- [Set task]: Tally the lines in the rows below that contain the string "shortInstrumentName", and reply with the number alone.

Start

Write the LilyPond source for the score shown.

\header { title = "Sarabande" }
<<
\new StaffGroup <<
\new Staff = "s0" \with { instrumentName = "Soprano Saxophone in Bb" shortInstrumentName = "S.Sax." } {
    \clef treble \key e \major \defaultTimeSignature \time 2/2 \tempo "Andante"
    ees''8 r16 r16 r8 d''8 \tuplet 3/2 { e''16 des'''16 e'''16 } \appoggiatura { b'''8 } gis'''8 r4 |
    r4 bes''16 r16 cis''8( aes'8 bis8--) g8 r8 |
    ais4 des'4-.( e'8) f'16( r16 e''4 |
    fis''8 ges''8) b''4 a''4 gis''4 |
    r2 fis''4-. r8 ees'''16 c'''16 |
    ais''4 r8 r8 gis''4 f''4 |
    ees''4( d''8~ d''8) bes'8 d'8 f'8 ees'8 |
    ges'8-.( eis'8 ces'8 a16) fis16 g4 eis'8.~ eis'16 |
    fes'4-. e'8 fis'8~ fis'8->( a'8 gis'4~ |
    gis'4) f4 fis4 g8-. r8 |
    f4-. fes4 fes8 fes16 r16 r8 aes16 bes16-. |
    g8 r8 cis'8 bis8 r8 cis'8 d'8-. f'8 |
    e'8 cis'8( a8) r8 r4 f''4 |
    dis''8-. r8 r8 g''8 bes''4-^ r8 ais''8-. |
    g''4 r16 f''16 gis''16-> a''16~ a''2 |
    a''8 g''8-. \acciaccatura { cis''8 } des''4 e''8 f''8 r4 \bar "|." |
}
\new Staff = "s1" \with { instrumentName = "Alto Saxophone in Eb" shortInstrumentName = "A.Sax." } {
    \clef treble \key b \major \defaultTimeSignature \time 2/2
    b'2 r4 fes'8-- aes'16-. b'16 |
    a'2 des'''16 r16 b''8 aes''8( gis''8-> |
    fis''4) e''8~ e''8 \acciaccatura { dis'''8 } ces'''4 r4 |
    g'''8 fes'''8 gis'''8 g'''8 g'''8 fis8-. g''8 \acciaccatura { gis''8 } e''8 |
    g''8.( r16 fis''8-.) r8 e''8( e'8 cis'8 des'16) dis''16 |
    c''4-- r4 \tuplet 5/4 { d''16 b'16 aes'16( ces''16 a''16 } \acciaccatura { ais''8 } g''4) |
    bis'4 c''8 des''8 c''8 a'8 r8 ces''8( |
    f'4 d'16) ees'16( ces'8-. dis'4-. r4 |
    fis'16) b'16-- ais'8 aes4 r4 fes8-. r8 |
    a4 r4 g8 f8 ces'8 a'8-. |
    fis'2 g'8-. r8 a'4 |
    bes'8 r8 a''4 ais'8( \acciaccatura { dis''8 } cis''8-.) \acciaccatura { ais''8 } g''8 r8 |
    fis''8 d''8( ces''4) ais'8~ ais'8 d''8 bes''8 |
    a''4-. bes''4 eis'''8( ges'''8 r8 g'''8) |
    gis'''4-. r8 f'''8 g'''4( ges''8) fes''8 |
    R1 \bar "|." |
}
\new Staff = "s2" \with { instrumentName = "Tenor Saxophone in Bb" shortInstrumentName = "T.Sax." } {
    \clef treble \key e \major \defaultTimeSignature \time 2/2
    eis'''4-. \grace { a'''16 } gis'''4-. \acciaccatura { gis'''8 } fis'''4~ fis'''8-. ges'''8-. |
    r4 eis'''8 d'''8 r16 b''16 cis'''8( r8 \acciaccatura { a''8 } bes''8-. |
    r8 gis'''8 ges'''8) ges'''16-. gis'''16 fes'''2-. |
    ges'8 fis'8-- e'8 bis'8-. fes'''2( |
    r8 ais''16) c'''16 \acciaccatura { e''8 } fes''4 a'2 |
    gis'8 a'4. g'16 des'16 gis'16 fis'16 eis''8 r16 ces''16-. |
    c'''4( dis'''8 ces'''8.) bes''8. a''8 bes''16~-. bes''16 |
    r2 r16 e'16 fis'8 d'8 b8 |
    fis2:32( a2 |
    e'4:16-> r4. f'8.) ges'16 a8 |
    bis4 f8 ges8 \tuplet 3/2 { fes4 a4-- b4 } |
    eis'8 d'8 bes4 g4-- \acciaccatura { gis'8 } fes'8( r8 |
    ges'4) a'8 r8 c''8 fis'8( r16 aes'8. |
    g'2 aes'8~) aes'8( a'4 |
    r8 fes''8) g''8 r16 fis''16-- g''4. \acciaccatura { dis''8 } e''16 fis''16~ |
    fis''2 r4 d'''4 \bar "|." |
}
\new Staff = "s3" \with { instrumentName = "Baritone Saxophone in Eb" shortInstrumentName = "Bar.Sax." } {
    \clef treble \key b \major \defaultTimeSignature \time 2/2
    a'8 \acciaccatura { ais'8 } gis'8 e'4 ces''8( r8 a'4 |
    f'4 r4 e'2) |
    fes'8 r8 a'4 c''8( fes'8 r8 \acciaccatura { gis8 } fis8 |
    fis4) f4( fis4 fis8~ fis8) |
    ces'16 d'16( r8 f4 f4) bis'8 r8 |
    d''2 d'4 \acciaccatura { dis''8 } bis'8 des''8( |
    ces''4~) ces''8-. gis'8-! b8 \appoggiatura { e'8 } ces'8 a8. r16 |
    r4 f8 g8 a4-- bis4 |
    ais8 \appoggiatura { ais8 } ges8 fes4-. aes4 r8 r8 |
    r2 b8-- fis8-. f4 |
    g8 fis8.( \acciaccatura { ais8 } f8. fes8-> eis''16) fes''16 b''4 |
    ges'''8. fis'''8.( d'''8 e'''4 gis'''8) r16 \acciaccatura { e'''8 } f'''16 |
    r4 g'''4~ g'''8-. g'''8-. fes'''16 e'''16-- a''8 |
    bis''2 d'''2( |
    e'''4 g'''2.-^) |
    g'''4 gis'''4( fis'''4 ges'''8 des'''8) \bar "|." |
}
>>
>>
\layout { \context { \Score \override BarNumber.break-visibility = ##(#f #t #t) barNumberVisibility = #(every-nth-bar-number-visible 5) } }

End

- [Result]: 4